◆ **JOB**
There is one span to output from the data below: the lines starting at the line with "lime 1x1 round brick [629,169,667,226]" and ending at the line with "purple 1x2 plate [91,217,145,303]". Output it exactly, ends included, nothing more.

━━━ MATERIAL FOR THIS EXERCISE ━━━

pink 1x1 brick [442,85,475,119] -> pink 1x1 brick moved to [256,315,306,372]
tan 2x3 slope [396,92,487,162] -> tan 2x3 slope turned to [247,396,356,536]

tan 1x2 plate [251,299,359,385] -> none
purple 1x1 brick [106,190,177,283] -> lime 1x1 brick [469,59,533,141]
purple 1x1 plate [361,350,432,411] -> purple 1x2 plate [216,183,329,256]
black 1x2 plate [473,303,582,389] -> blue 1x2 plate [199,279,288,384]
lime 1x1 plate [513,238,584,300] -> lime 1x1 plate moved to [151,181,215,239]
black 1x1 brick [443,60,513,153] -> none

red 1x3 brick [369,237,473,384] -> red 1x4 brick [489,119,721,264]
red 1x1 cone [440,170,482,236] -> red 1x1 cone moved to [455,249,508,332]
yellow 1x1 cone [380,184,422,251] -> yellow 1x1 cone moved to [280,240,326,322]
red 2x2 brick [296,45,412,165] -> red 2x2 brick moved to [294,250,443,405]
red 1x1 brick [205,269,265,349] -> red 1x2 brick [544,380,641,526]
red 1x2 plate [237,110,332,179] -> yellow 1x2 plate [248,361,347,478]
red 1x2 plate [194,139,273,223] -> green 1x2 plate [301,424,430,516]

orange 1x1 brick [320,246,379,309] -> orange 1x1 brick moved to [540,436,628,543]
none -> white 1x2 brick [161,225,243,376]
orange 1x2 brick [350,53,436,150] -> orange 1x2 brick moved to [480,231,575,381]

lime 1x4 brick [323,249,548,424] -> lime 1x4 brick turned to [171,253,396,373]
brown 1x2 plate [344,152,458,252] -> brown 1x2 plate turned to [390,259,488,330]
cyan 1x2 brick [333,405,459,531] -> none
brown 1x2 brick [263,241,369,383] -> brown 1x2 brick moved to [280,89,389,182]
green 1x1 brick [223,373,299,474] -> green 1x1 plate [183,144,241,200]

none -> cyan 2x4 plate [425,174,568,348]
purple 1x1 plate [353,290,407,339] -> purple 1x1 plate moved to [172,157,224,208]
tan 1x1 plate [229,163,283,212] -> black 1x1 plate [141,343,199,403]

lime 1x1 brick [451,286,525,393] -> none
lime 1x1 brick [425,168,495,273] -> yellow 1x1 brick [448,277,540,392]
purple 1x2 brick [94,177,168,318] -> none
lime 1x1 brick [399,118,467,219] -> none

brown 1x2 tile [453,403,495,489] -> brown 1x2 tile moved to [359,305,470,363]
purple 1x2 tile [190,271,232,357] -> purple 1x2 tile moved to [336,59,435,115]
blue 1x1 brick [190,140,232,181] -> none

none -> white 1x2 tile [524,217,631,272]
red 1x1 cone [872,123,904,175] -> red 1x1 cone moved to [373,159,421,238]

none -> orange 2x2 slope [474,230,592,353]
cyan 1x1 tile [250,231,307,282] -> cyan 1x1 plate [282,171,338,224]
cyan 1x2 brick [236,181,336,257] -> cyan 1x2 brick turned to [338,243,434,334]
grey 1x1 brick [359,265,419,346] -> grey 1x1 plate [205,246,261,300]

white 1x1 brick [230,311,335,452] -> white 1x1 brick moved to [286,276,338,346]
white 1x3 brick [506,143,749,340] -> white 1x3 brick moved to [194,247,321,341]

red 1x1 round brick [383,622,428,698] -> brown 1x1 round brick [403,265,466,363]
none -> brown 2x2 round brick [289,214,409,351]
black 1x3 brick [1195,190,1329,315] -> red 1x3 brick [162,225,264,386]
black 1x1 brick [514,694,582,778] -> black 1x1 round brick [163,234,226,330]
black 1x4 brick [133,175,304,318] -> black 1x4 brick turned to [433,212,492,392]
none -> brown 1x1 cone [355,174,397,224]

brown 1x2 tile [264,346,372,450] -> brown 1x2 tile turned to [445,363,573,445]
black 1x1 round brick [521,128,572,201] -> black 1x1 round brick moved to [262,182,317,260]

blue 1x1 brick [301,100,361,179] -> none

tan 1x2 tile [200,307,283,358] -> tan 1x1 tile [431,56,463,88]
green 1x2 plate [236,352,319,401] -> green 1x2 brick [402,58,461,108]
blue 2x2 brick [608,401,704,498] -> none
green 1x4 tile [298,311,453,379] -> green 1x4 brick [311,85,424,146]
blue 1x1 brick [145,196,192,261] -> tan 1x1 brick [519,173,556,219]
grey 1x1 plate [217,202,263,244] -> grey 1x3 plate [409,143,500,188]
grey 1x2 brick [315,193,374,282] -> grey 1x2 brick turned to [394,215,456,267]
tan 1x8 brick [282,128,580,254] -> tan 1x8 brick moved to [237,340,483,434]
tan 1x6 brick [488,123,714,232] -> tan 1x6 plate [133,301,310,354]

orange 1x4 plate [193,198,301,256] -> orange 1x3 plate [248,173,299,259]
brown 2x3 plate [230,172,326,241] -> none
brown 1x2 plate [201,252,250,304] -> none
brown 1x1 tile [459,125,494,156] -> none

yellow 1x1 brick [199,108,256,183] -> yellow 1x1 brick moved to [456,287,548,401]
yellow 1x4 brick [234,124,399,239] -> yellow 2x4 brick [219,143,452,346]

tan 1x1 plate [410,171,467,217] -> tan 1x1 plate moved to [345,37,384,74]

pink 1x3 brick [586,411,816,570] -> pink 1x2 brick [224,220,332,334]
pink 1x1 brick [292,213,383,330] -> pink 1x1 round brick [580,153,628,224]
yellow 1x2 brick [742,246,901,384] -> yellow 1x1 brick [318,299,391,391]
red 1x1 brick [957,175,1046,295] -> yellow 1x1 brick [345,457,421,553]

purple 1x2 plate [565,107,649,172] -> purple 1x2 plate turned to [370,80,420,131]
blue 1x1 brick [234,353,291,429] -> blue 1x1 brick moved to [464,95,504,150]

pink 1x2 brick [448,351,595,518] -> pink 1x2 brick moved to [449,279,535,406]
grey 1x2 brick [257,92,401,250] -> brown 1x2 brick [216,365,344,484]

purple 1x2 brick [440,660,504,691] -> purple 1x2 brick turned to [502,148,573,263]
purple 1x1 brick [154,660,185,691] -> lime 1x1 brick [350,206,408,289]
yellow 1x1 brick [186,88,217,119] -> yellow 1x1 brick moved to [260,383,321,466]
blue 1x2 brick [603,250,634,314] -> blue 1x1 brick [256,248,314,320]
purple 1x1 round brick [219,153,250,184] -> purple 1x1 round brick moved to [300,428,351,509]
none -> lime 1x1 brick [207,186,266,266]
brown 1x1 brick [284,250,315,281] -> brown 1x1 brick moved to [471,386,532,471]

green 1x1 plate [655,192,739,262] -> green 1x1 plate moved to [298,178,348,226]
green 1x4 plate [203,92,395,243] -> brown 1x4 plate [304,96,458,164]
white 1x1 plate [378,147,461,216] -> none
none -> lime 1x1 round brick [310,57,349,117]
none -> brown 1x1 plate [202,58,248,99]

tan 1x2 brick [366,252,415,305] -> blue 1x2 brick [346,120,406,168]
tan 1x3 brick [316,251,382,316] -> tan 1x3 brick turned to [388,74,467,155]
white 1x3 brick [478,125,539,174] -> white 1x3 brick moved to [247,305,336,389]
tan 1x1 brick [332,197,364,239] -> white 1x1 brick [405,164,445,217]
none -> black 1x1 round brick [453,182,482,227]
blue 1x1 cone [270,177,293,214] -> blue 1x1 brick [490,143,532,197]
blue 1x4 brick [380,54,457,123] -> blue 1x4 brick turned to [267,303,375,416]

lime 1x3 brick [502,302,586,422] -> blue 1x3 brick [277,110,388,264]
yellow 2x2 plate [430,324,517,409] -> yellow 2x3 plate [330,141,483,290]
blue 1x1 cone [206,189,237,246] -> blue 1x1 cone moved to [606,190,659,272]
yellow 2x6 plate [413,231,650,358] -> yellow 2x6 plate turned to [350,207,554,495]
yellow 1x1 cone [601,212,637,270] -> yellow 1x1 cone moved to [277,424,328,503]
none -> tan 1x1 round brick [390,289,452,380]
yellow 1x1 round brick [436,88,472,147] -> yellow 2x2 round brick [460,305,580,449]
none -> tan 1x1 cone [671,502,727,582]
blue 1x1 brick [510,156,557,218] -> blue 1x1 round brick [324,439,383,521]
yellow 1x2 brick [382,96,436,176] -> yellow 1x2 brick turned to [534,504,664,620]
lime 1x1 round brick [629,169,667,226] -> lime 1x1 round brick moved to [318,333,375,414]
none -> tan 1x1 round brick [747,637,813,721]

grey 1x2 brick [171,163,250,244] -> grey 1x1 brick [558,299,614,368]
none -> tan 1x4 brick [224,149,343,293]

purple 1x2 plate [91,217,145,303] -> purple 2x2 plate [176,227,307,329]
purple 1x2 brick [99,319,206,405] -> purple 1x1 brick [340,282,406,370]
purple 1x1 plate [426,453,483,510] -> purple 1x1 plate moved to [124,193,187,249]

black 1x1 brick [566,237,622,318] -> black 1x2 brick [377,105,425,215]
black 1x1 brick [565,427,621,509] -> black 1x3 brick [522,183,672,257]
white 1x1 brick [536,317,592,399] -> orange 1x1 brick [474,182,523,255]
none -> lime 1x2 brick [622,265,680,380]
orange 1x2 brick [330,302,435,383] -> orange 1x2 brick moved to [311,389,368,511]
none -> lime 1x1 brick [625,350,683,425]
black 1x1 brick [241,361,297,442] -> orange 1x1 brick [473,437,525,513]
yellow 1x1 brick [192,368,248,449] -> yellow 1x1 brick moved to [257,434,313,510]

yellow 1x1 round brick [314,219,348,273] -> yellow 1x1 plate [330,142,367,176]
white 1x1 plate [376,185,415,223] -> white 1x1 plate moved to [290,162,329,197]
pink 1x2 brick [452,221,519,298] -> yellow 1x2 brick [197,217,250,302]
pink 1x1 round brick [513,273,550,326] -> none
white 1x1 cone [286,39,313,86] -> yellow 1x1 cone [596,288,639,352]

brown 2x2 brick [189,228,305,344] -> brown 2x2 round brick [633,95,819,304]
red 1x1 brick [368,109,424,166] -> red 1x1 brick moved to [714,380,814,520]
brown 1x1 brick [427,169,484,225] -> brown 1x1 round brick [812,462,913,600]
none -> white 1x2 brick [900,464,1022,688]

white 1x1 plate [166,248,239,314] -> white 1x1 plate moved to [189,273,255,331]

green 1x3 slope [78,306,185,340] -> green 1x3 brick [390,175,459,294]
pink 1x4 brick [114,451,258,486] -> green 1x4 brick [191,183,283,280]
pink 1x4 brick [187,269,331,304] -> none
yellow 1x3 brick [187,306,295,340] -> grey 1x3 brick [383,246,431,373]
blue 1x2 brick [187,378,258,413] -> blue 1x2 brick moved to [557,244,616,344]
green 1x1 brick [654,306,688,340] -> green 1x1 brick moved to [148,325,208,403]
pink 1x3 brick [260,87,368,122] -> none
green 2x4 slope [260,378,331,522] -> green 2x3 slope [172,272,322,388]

━━━

◆ **RESPONSE AREA**
lime 1x1 round brick [629,169,667,226] -> lime 1x1 round brick moved to [318,333,375,414]
none -> tan 1x1 round brick [747,637,813,721]

grey 1x2 brick [171,163,250,244] -> grey 1x1 brick [558,299,614,368]
none -> tan 1x4 brick [224,149,343,293]

purple 1x2 plate [91,217,145,303] -> purple 2x2 plate [176,227,307,329]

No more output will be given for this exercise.